**Given information:**
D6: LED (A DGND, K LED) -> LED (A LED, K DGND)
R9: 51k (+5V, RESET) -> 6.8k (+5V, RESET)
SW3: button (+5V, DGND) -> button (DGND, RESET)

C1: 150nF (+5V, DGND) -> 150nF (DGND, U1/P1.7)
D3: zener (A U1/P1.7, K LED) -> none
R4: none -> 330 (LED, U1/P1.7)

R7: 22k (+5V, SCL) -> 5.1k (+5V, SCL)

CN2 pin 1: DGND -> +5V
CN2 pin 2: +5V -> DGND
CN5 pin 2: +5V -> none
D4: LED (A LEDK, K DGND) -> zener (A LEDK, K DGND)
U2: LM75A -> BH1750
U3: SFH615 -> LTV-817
==
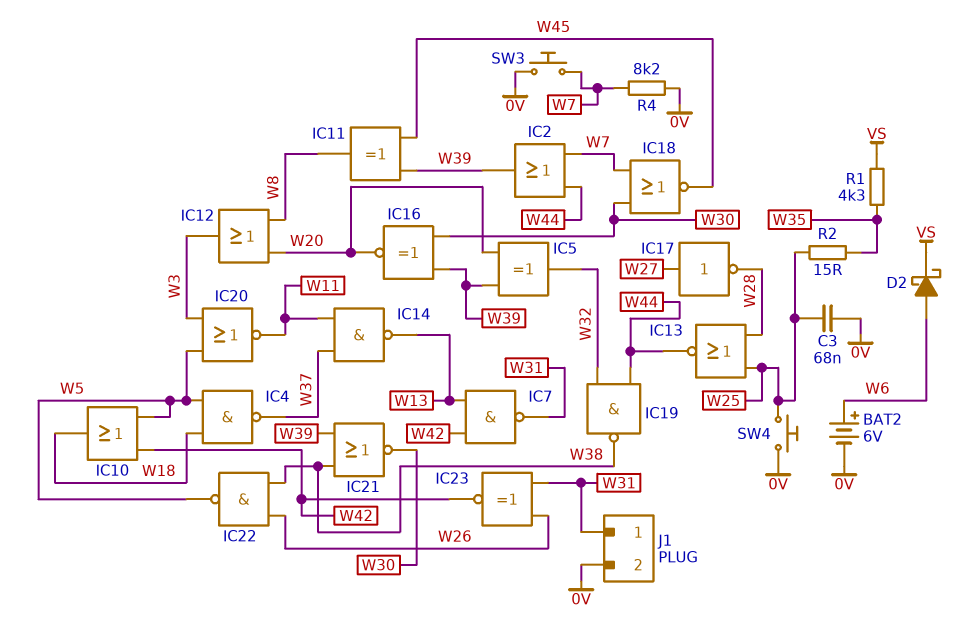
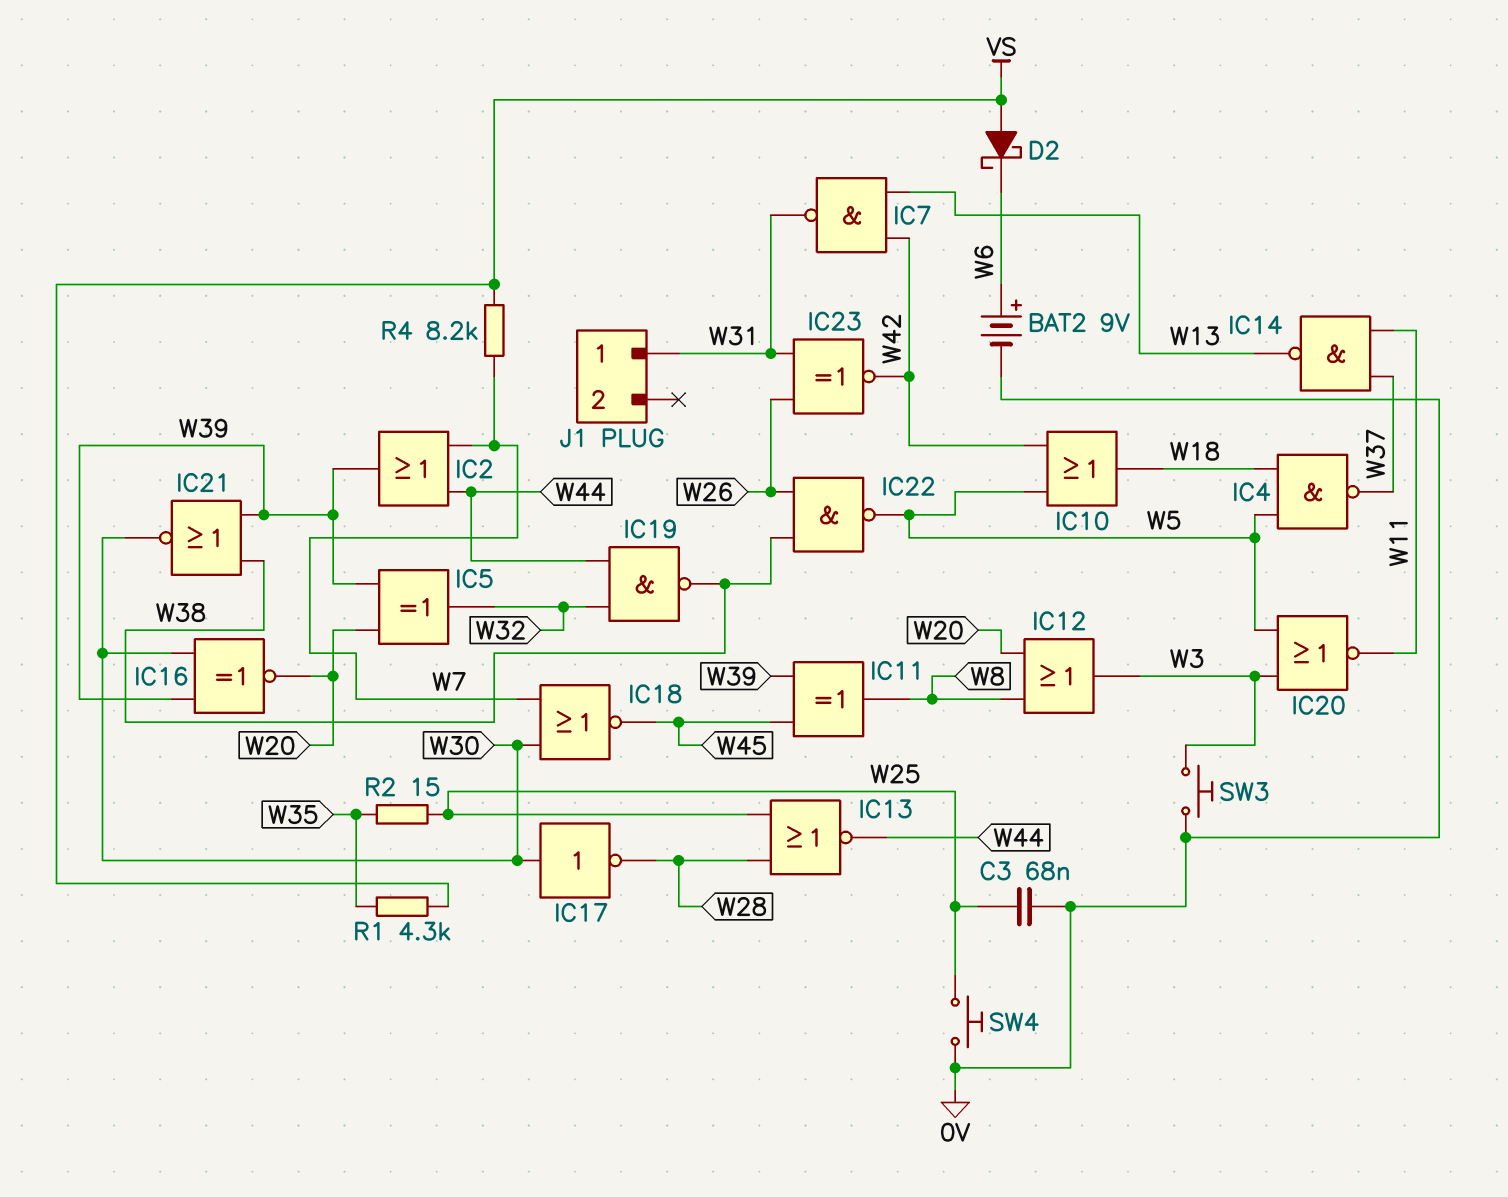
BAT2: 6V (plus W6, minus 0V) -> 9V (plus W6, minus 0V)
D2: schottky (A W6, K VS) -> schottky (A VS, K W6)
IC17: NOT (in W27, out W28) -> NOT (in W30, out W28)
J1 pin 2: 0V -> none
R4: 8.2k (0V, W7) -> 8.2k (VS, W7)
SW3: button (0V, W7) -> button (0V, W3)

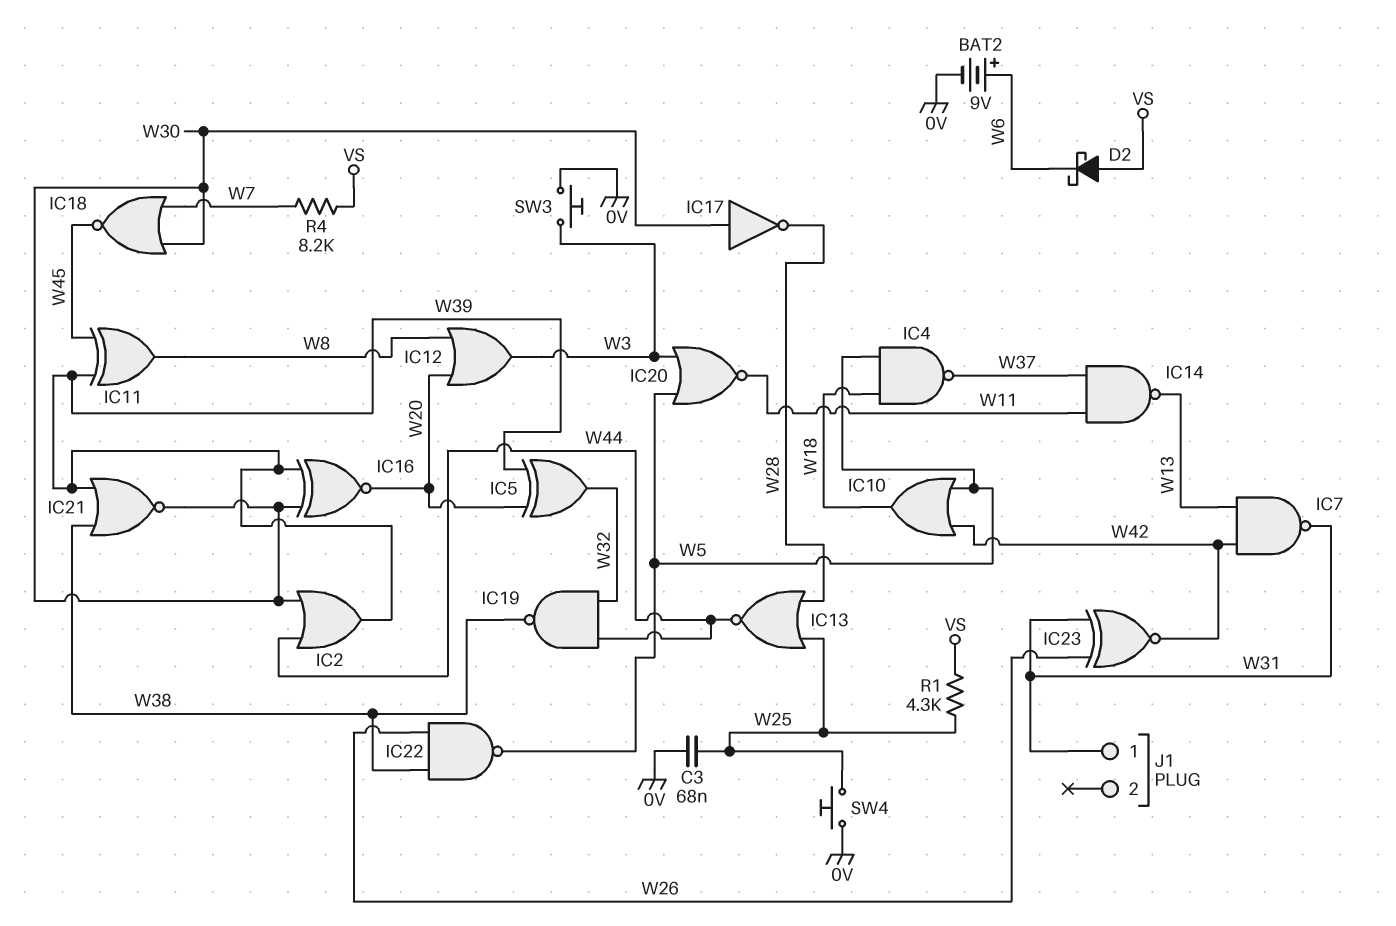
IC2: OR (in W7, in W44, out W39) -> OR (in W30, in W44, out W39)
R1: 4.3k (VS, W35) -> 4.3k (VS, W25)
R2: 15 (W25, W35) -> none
---
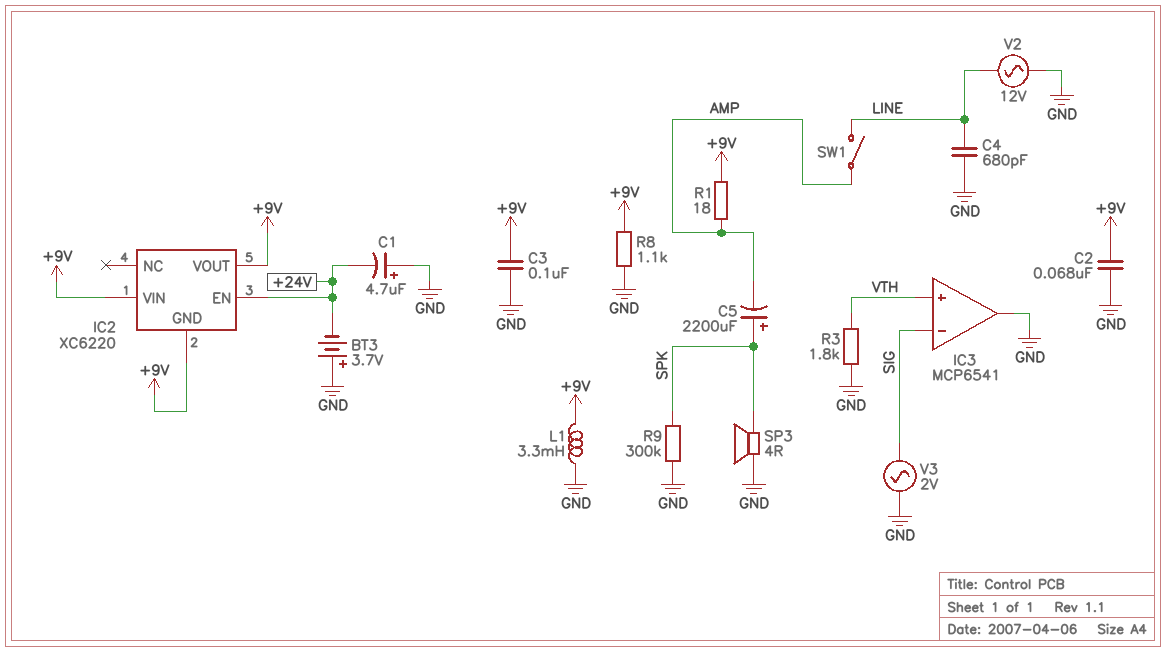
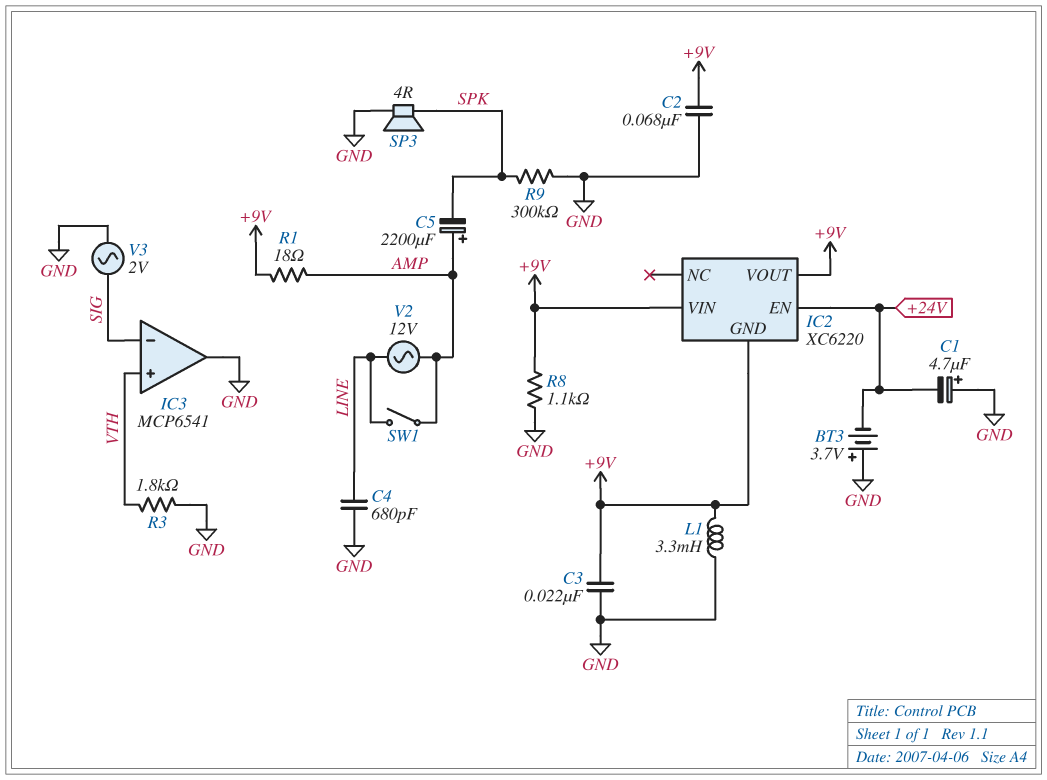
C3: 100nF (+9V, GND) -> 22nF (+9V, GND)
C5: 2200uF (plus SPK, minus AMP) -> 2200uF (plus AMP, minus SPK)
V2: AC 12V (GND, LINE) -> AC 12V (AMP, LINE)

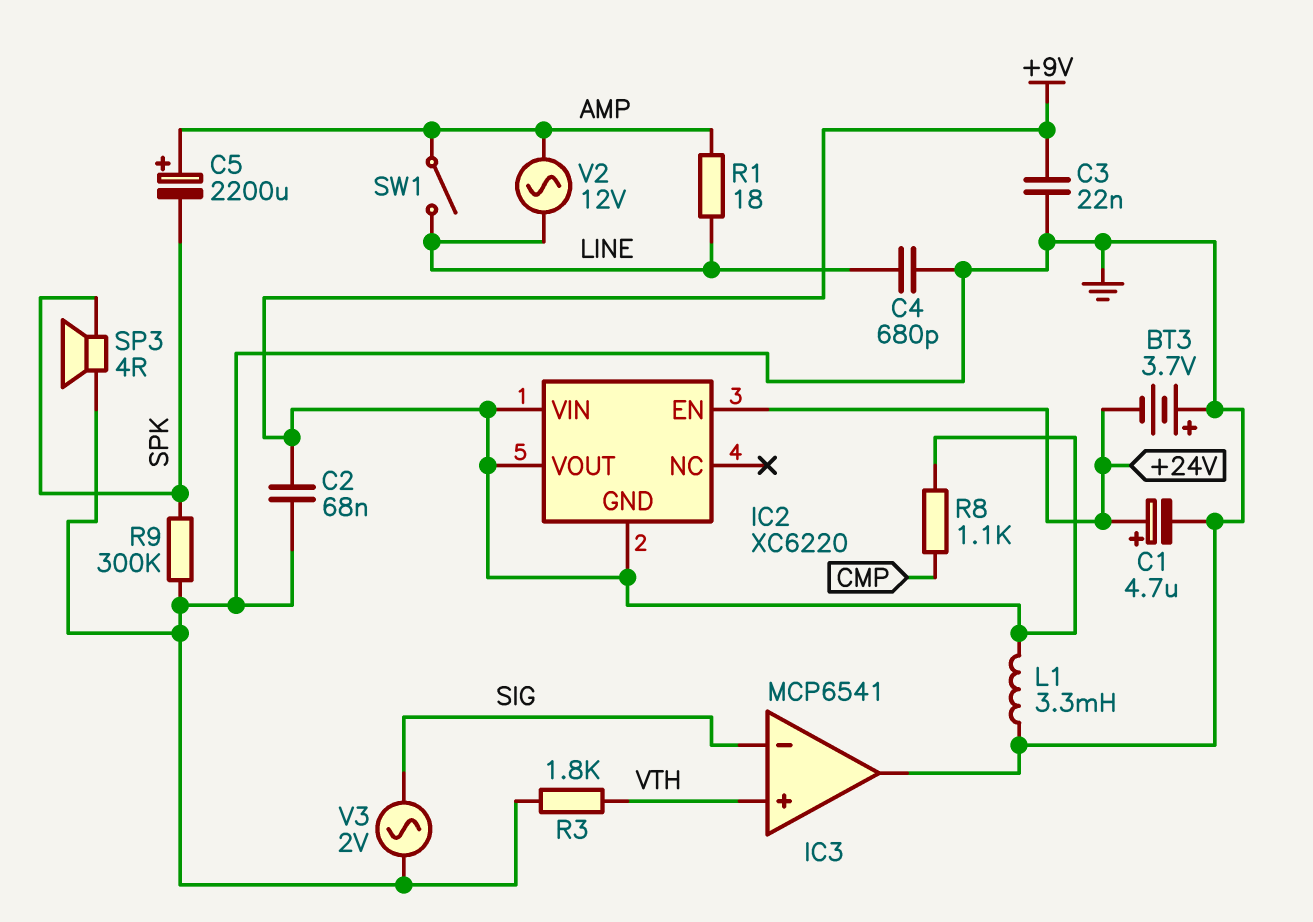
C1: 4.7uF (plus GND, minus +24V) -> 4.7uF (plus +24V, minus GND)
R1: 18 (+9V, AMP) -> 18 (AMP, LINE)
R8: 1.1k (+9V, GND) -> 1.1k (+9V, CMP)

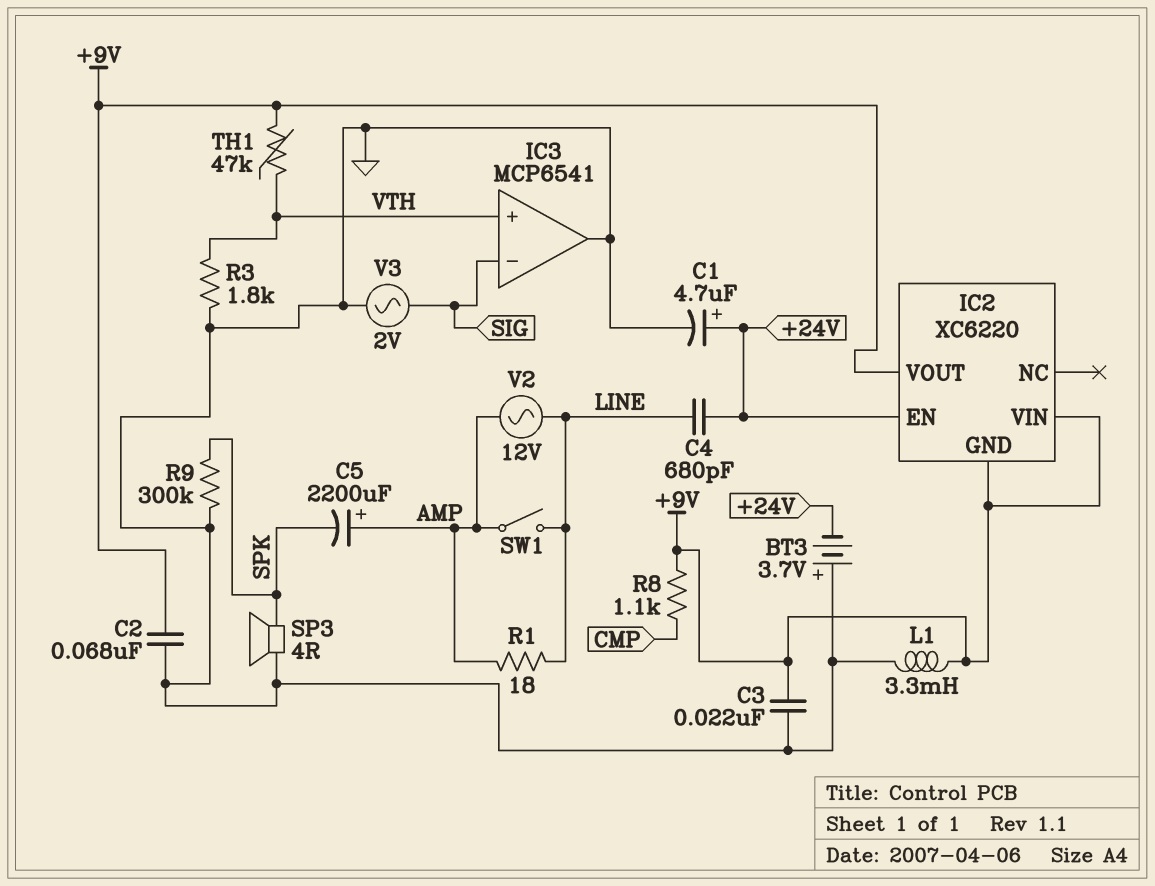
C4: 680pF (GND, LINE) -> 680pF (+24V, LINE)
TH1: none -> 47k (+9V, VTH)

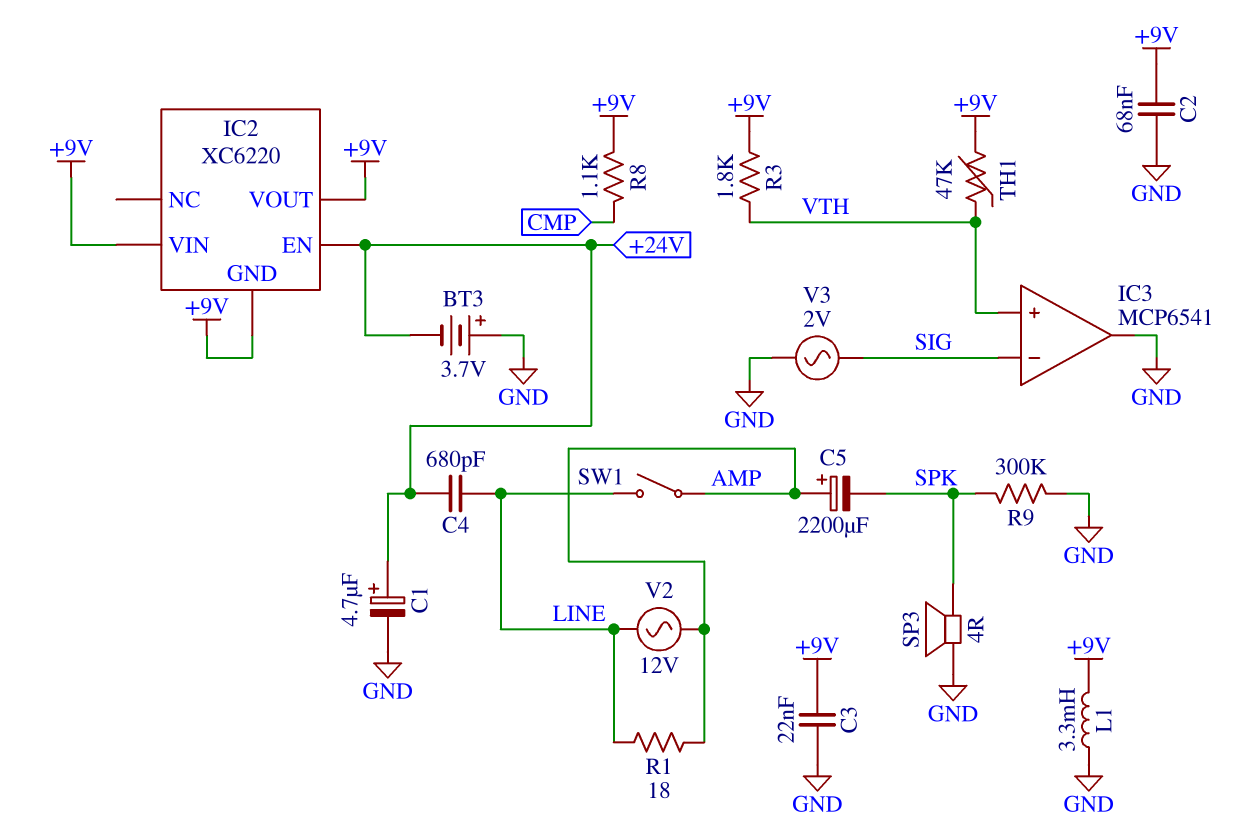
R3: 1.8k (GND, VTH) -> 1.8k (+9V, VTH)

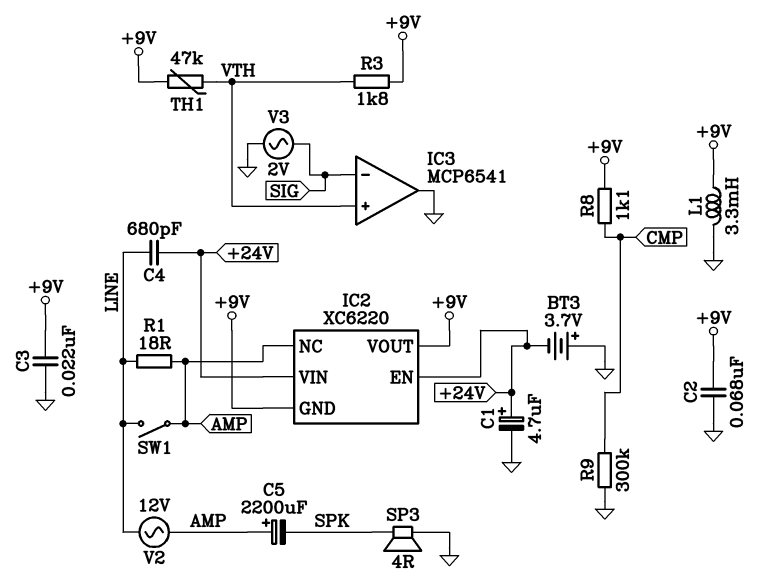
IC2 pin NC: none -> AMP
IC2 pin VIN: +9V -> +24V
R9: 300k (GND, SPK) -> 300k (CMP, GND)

**Exercise objective:** Look above for the line with "R9: 51k (+5V, RESET) -> 6.8k (+5V, RESET)" and the line with "U3: SFH615 -> LTV-817"; transcribe both and all lines in between, exactly, and nothing else.

**Worked solution:**
R9: 51k (+5V, RESET) -> 6.8k (+5V, RESET)
SW3: button (+5V, DGND) -> button (DGND, RESET)

C1: 150nF (+5V, DGND) -> 150nF (DGND, U1/P1.7)
D3: zener (A U1/P1.7, K LED) -> none
R4: none -> 330 (LED, U1/P1.7)

R7: 22k (+5V, SCL) -> 5.1k (+5V, SCL)

CN2 pin 1: DGND -> +5V
CN2 pin 2: +5V -> DGND
CN5 pin 2: +5V -> none
D4: LED (A LEDK, K DGND) -> zener (A LEDK, K DGND)
U2: LM75A -> BH1750
U3: SFH615 -> LTV-817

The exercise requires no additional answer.